Once you reach the line that contains "(558, 413) = (361, 136): red", retype it and each later line exactly as written, stopping only at the end of the listing.

(Beginning of Collected data)

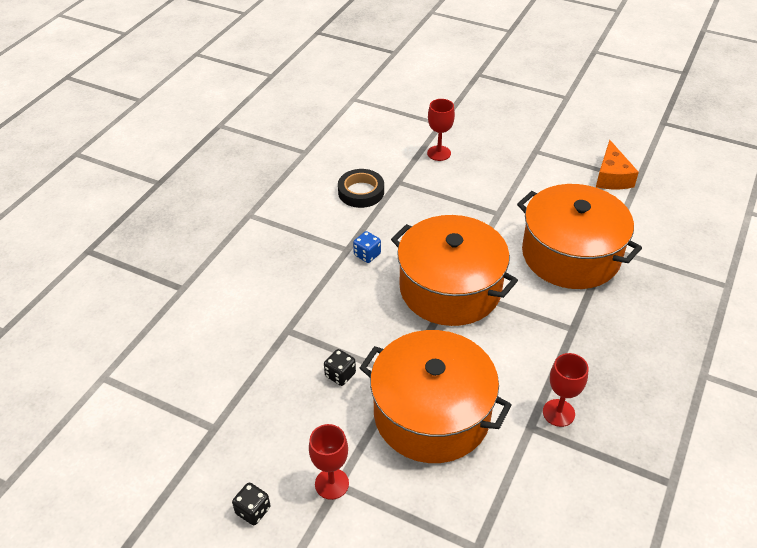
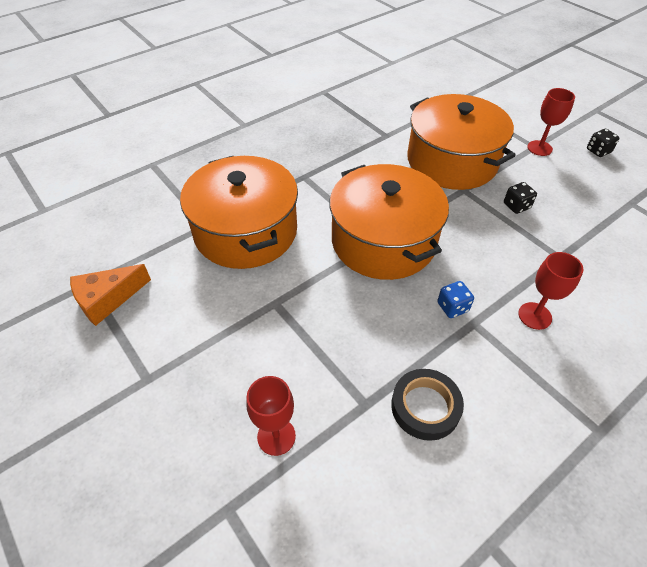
camera: 155 degrees left, 5 degrees up
(558, 413) = (361, 136): red goblet -> red goblet (534, 316)
(612, 177) = (107, 299): orange cheese -> orange cheese turned 150 degrees counterclockwise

(End of Collected data)

• _Your solution_:
(558, 413) = (361, 136): red goblet -> red goblet (534, 316)
(612, 177) = (107, 299): orange cheese -> orange cheese turned 150 degrees counterclockwise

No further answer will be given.